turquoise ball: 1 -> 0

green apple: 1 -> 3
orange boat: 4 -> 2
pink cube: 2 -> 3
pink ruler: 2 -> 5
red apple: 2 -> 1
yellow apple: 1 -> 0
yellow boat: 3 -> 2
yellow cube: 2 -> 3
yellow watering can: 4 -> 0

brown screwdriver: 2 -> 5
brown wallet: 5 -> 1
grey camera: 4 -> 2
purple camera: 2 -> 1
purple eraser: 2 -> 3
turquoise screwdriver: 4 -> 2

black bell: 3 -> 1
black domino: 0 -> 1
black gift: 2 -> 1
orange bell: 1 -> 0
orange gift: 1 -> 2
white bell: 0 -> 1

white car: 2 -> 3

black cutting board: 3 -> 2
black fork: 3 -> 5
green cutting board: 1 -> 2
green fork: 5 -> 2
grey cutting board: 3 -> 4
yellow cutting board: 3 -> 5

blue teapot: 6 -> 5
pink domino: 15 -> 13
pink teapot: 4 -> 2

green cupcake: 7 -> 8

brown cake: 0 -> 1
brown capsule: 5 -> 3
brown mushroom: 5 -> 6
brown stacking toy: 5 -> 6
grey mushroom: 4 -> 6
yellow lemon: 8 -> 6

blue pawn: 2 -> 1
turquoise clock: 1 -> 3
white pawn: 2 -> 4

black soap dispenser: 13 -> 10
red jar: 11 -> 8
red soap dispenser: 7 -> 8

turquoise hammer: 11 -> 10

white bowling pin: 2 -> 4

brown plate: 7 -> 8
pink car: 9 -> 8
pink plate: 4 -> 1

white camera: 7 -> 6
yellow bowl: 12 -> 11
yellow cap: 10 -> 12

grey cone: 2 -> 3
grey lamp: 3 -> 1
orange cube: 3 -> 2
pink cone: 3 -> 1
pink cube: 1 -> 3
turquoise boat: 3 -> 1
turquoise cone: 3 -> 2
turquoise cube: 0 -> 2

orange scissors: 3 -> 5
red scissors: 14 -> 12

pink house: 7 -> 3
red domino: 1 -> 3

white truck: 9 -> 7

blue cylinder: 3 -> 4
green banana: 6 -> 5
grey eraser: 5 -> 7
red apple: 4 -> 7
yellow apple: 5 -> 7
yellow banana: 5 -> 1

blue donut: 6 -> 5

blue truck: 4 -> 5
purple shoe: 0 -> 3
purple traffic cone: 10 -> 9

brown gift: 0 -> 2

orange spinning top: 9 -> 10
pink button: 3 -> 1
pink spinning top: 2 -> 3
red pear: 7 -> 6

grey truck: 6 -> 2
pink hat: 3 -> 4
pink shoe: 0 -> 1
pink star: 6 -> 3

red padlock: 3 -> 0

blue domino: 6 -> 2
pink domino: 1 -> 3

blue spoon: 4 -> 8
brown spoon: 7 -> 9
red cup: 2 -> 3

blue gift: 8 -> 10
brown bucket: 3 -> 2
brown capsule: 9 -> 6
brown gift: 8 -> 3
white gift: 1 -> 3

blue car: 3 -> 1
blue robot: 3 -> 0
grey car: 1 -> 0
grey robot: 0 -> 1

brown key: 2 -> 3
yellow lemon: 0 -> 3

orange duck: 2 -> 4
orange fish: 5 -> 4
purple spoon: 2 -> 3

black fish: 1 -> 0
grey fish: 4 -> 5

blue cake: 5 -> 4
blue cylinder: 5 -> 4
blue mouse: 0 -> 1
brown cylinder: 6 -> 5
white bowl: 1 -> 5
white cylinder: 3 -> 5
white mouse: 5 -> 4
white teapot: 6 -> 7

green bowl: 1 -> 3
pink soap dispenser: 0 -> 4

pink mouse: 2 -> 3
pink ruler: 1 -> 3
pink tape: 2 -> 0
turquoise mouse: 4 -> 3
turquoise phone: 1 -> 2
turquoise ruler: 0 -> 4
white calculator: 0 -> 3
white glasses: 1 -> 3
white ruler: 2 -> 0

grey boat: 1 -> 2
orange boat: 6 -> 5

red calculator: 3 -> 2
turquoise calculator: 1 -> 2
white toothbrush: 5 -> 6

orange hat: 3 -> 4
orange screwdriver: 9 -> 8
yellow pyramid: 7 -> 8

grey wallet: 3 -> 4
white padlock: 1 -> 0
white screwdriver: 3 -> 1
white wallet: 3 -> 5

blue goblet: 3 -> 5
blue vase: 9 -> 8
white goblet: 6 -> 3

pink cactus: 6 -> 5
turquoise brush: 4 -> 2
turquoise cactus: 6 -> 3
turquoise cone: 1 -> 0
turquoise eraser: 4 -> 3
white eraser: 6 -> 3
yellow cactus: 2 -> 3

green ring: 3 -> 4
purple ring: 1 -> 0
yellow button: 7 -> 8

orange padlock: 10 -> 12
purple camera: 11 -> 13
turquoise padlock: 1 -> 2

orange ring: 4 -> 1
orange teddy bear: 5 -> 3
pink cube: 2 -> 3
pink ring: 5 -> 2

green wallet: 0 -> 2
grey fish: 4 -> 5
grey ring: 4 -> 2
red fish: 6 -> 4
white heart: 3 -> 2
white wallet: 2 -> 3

◆ **TASK GOAL**
Go through the records above and copy every line with the word "cutting".

◆ **SOLUTION FOR THIS TASK**
black cutting board: 3 -> 2
green cutting board: 1 -> 2
grey cutting board: 3 -> 4
yellow cutting board: 3 -> 5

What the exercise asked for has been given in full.